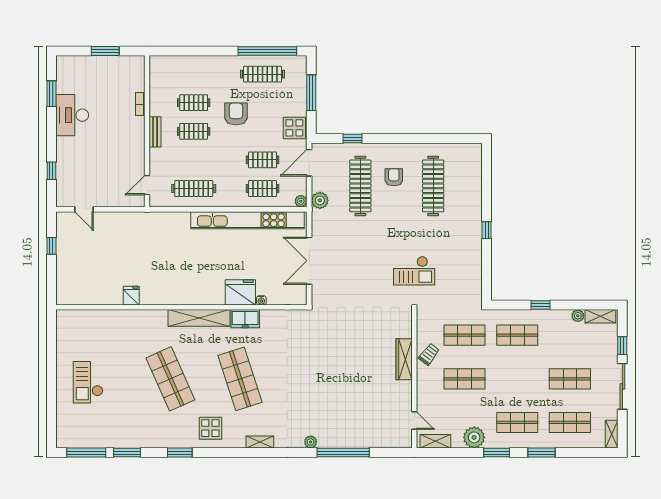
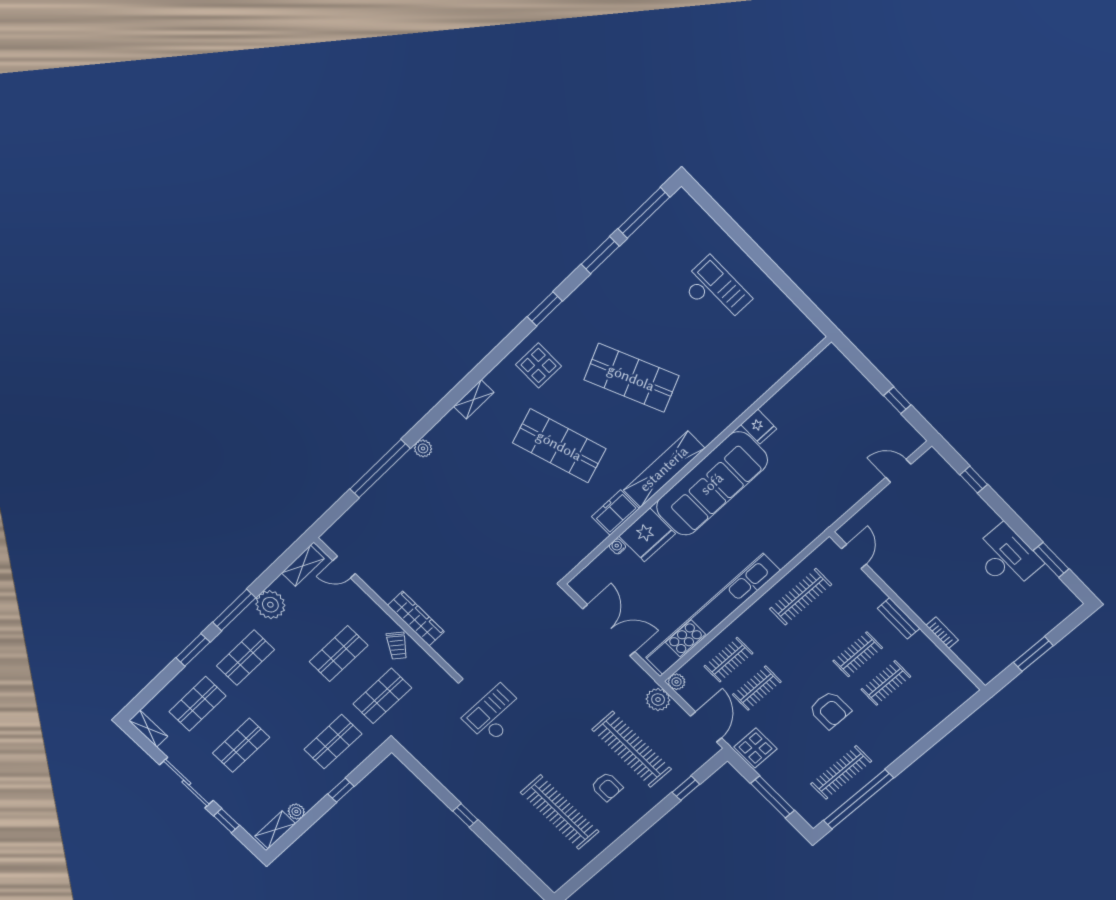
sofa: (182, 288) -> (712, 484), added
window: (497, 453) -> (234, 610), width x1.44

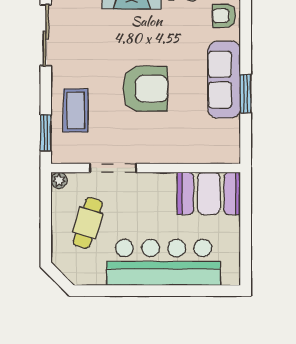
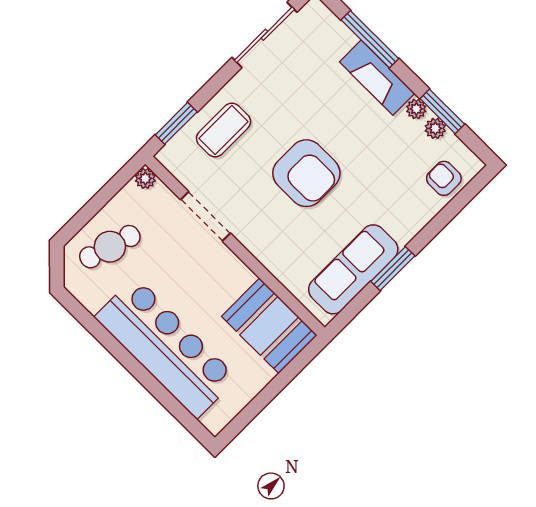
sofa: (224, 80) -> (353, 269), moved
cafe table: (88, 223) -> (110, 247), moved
* * *
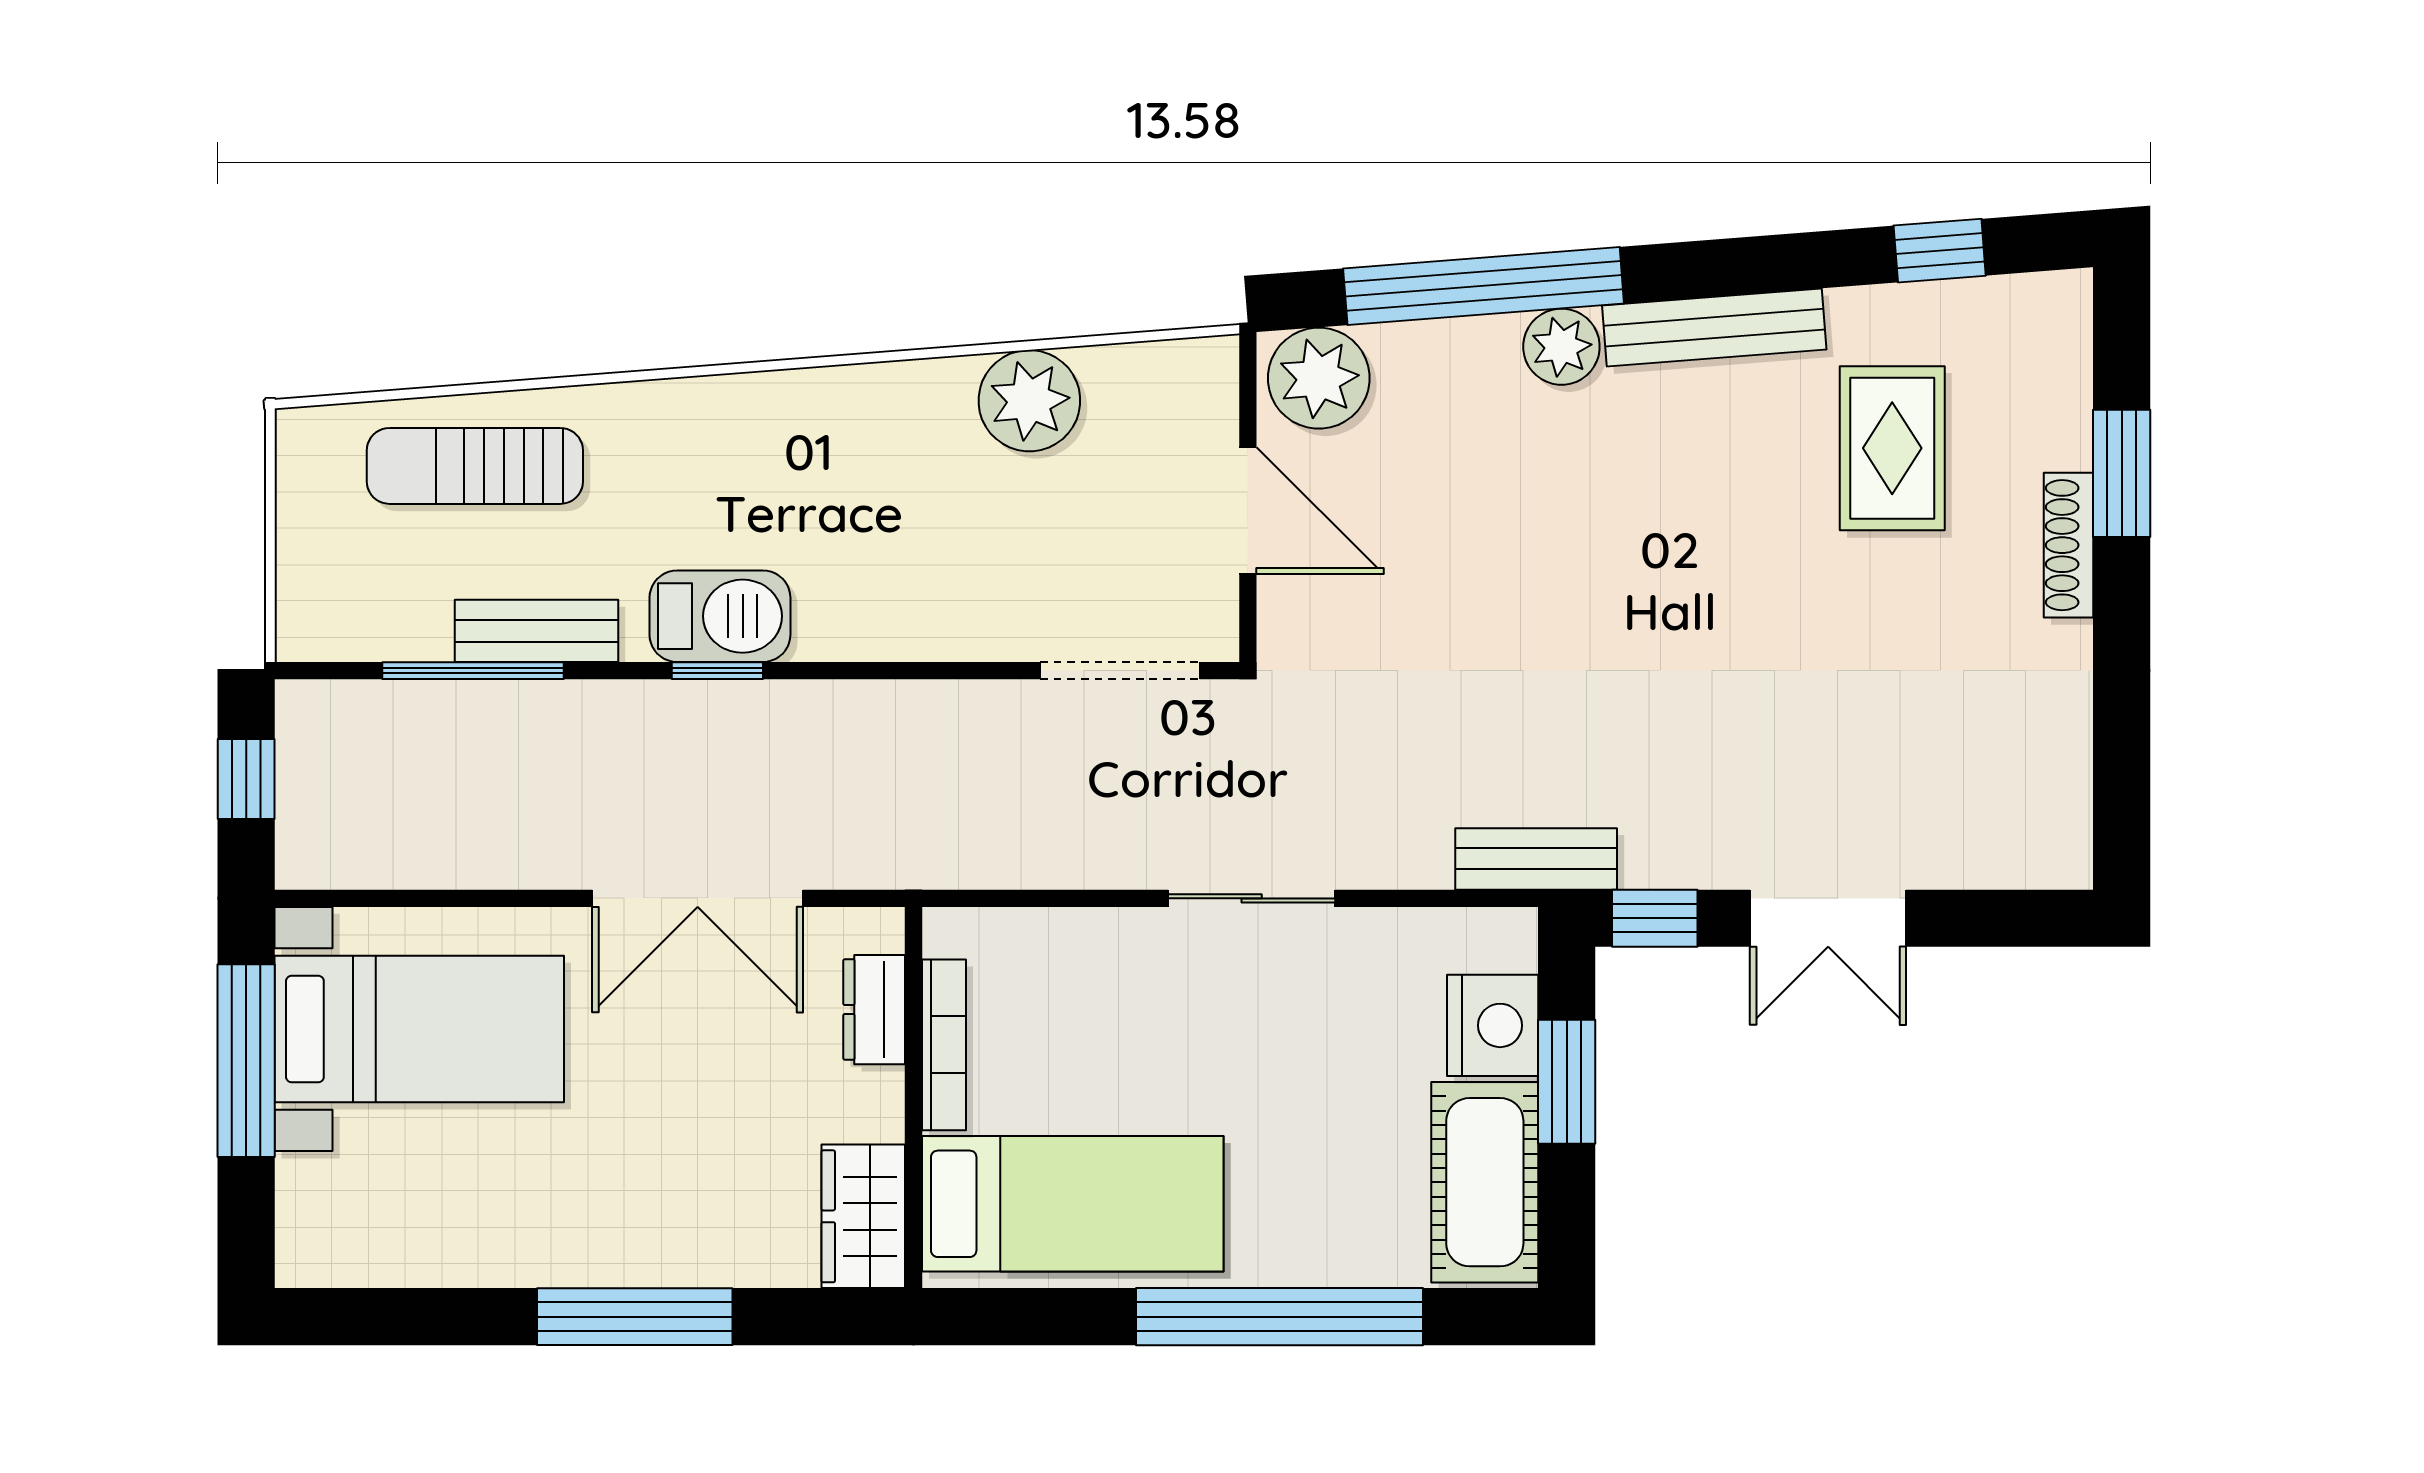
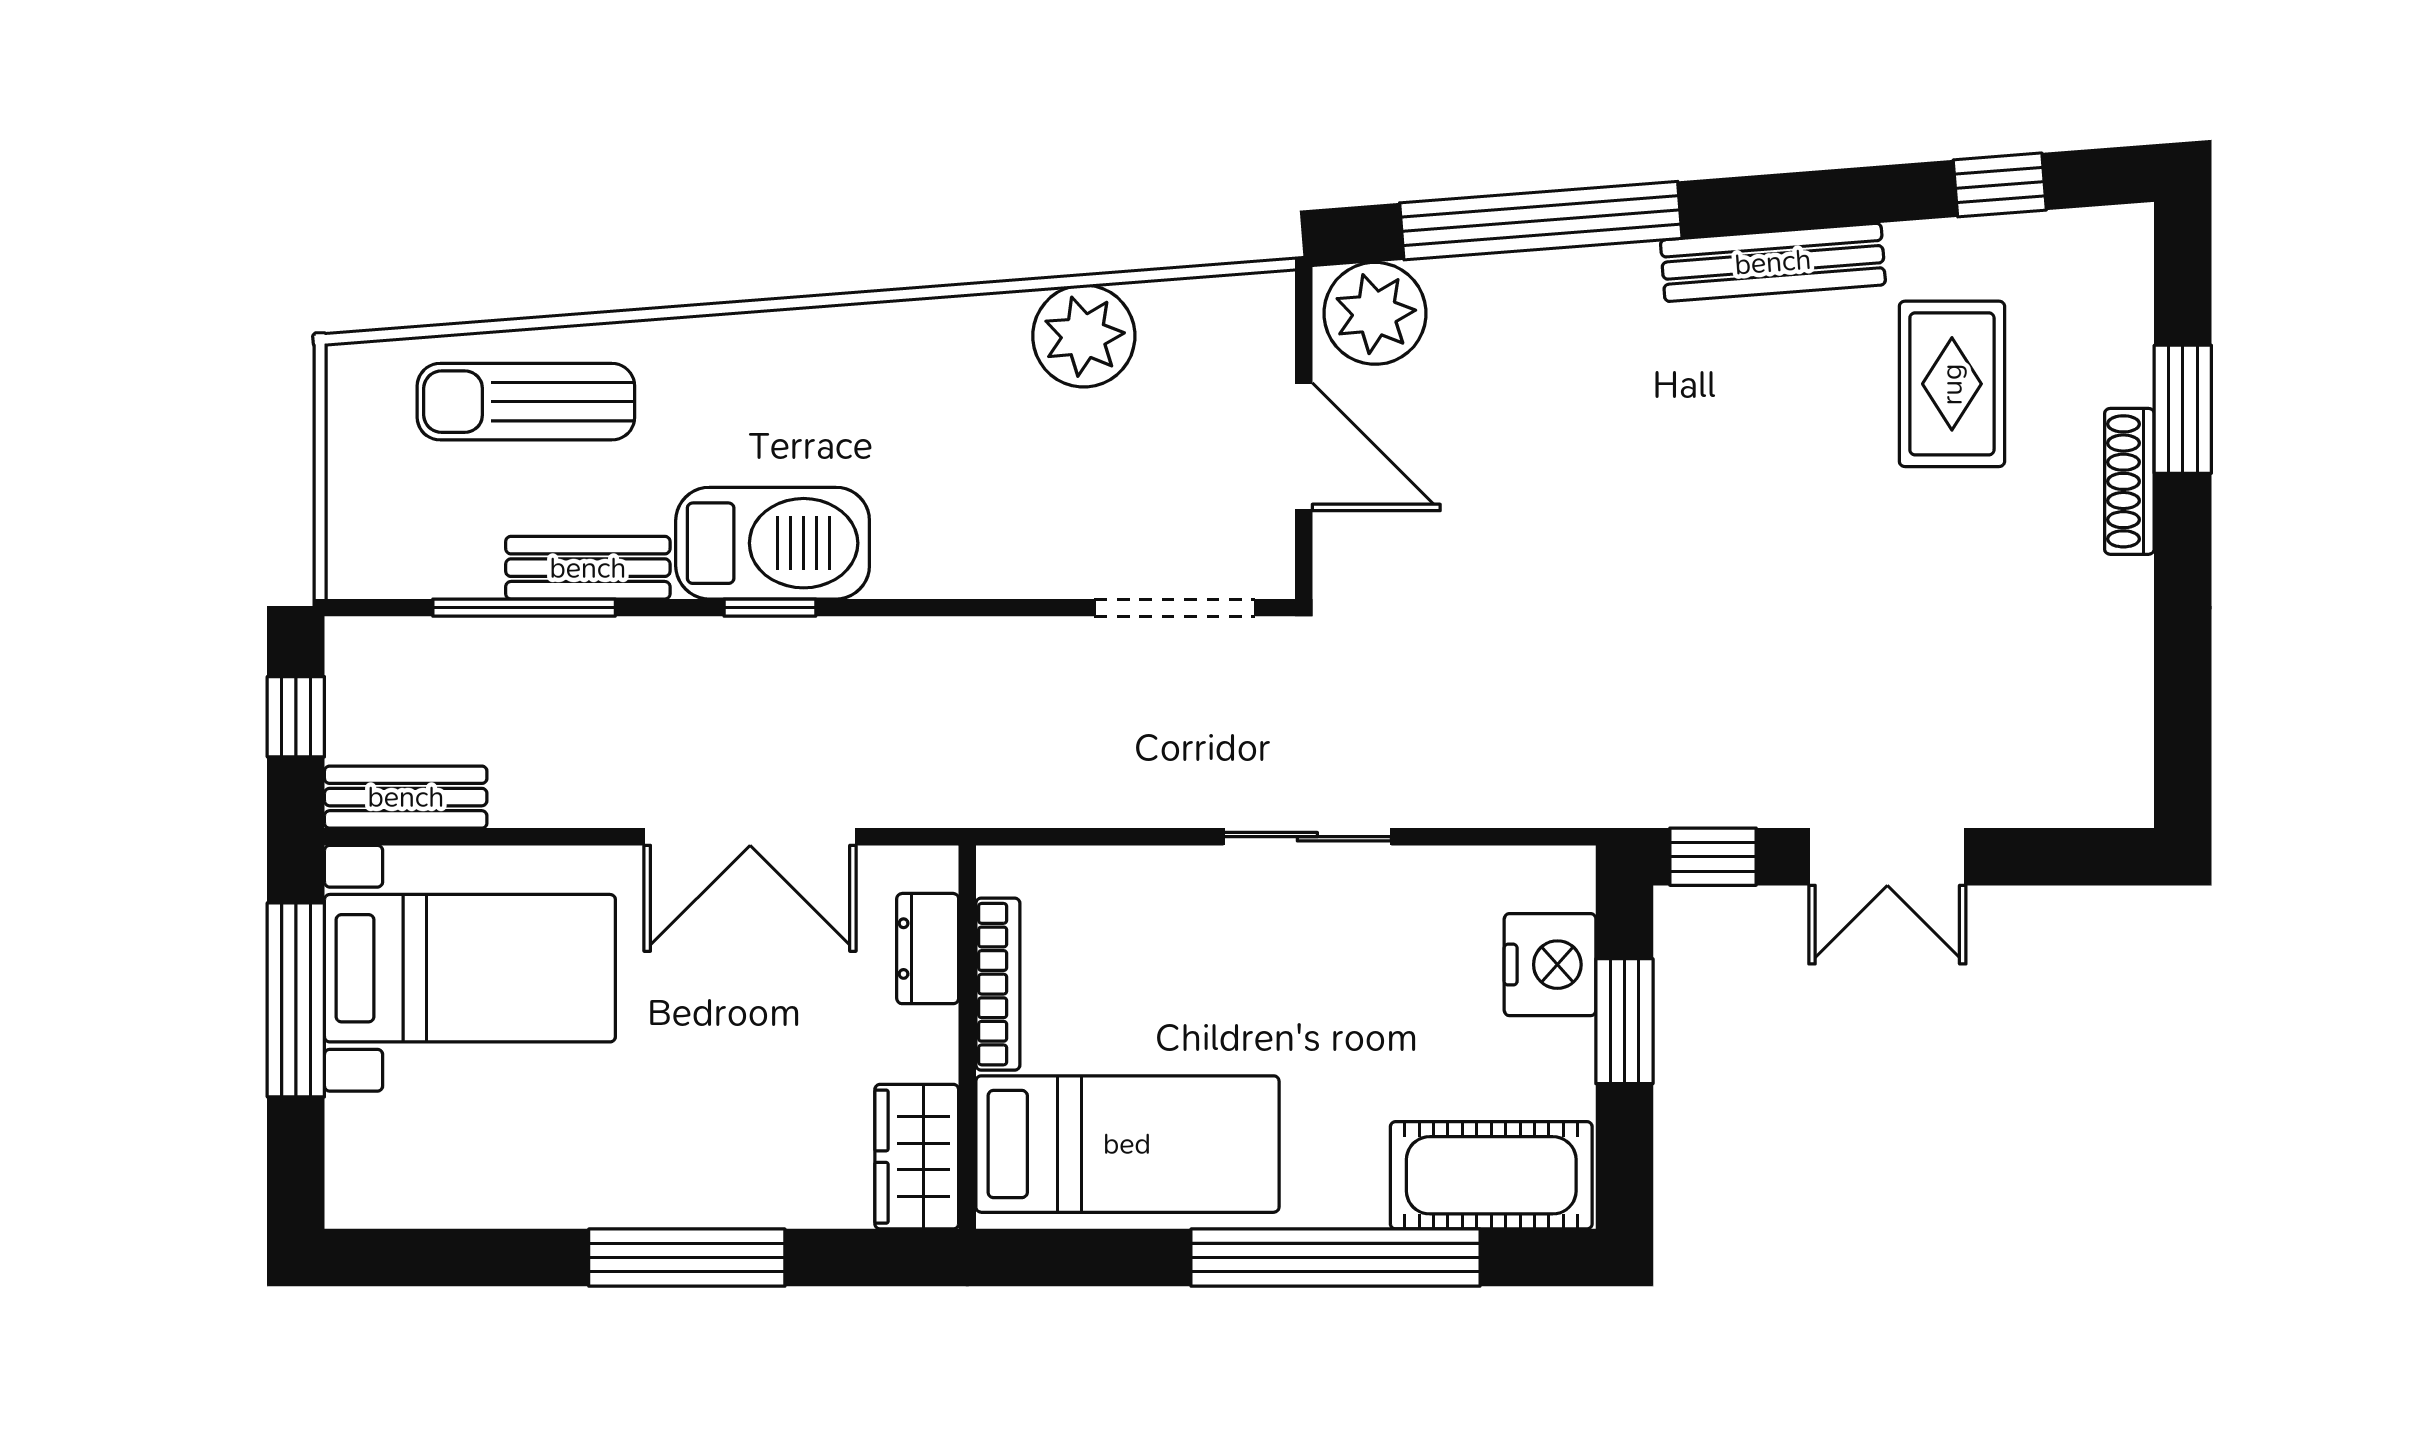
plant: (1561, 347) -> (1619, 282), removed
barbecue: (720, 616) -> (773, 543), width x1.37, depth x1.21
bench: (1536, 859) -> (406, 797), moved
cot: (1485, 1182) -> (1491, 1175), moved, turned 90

▶ **What to produce**
Wherever the word "width" turns up in the records above, copy the line that holds it.

▶ **Output below**
window: (497, 453) -> (234, 610), width x1.44
barbecue: (720, 616) -> (773, 543), width x1.37, depth x1.21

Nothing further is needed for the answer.